_INFORMATION PROVIDED:_
────────────────

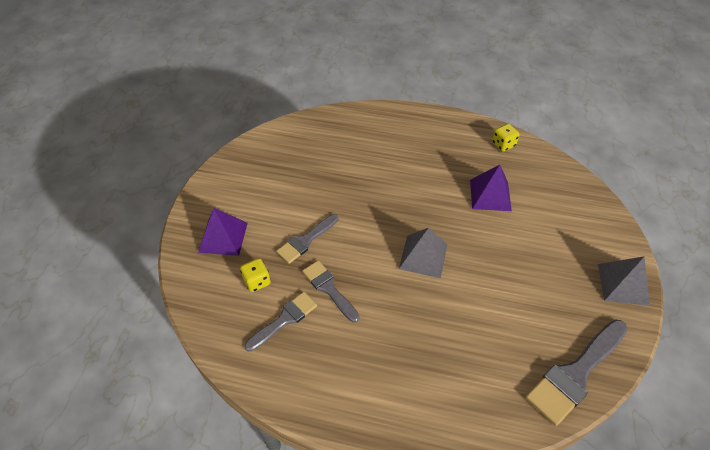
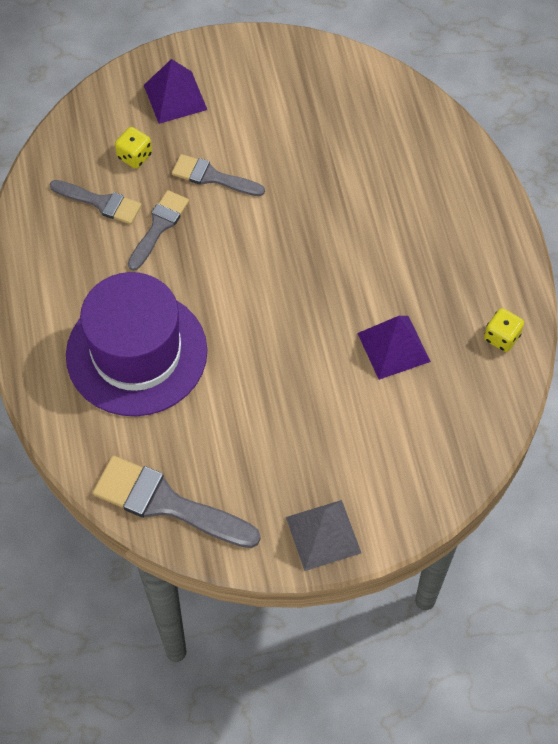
camera: 65 degrees right, 10 degrees up
(423, 256) = (252, 303): grey pyramid -> none
(434, 345) = (136, 353): none -> purple hat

────────────────

_PROBLEM:_
For the string "none", go line by line through the material and copy every line that has it.

_TASK SOLUTION:_
(423, 256) = (252, 303): grey pyramid -> none
(434, 345) = (136, 353): none -> purple hat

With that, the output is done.